(Records from a data source)
● ● ● ●
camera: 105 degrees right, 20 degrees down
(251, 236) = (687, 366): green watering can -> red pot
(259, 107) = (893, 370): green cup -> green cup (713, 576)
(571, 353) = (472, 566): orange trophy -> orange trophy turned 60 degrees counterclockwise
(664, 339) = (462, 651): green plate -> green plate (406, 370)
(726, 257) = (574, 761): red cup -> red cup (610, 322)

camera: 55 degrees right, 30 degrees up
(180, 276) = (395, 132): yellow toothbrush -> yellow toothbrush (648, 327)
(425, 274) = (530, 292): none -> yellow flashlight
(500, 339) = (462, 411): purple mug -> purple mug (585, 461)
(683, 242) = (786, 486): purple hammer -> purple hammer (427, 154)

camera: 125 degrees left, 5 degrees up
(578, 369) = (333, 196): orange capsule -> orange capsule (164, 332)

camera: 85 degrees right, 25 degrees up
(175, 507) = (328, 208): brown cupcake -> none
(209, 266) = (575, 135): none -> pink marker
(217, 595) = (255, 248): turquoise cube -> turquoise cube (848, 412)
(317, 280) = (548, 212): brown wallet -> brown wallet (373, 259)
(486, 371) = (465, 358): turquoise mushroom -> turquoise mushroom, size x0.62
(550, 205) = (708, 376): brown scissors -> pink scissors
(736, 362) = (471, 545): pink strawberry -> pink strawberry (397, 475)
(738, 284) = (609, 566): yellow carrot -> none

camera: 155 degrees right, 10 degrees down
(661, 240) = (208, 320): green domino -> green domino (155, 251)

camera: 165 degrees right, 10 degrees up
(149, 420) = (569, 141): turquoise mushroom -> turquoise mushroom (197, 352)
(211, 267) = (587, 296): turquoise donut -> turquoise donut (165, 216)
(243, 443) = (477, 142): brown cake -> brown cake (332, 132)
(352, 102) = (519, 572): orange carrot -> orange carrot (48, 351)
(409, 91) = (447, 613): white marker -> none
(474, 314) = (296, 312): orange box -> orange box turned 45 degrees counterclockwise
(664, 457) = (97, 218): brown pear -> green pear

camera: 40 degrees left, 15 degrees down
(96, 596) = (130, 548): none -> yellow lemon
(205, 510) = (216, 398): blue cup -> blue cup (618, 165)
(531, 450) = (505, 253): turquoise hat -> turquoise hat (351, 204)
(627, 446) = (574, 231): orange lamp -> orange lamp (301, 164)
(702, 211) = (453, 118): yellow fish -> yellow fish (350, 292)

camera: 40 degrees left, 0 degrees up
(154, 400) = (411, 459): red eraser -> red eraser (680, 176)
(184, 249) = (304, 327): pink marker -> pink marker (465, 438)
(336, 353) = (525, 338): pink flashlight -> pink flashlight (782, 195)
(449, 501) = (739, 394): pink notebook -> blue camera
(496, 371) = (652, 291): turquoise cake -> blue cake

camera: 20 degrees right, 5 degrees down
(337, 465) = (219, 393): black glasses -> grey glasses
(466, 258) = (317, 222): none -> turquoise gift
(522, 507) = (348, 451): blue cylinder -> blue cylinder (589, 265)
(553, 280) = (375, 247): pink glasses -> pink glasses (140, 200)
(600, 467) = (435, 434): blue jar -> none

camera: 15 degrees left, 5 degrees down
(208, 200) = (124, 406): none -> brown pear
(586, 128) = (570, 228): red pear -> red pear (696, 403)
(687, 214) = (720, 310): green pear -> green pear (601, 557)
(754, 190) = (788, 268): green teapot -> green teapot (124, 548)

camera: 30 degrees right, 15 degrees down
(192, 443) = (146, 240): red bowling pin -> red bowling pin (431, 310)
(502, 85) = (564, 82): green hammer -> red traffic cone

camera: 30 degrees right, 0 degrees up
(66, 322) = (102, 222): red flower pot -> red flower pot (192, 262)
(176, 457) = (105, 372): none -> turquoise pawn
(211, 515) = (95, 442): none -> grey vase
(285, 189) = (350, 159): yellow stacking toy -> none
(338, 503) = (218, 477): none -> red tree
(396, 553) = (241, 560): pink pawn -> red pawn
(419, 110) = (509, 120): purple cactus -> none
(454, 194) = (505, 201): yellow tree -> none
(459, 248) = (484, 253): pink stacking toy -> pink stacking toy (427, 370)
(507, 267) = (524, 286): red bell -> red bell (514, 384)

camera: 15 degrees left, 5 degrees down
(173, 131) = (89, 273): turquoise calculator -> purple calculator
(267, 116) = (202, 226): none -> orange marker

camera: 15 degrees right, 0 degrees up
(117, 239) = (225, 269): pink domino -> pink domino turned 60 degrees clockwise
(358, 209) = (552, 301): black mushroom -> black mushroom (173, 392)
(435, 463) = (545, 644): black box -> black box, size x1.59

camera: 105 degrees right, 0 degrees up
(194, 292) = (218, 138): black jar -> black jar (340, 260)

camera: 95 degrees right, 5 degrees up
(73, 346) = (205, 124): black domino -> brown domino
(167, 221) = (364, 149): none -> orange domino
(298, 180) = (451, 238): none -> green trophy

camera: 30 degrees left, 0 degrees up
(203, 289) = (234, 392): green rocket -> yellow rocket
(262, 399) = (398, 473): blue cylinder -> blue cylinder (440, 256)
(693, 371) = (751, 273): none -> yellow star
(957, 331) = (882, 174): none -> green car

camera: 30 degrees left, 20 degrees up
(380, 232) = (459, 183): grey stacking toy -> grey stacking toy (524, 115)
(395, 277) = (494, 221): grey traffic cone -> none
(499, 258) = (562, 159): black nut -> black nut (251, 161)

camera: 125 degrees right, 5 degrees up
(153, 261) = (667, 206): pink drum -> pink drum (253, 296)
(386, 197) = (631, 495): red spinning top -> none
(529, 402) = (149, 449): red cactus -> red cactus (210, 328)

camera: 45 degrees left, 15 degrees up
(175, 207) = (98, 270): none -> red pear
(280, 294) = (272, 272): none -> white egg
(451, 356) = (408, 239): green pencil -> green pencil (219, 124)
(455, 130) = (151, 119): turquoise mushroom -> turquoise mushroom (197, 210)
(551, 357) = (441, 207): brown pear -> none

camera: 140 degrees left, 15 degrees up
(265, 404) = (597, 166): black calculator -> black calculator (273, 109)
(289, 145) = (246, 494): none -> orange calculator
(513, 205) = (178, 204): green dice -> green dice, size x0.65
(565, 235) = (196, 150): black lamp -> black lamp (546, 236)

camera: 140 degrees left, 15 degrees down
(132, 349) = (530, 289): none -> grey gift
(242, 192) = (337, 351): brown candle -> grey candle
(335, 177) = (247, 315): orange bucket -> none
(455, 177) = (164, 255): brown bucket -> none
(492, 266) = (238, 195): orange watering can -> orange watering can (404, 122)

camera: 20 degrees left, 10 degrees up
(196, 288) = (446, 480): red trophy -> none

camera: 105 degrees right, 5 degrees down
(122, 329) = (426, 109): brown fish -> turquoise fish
● ● ● ●
# [Exercise details]
Reproduce exactly the entries above, limited to the lines from the one with "(242, 192) = (337, 351): brown" through the one with "camera: 20 degrees left, 10 degrees up", both included.

# [Exercise result]
(242, 192) = (337, 351): brown candle -> grey candle
(335, 177) = (247, 315): orange bucket -> none
(455, 177) = (164, 255): brown bucket -> none
(492, 266) = (238, 195): orange watering can -> orange watering can (404, 122)

camera: 20 degrees left, 10 degrees up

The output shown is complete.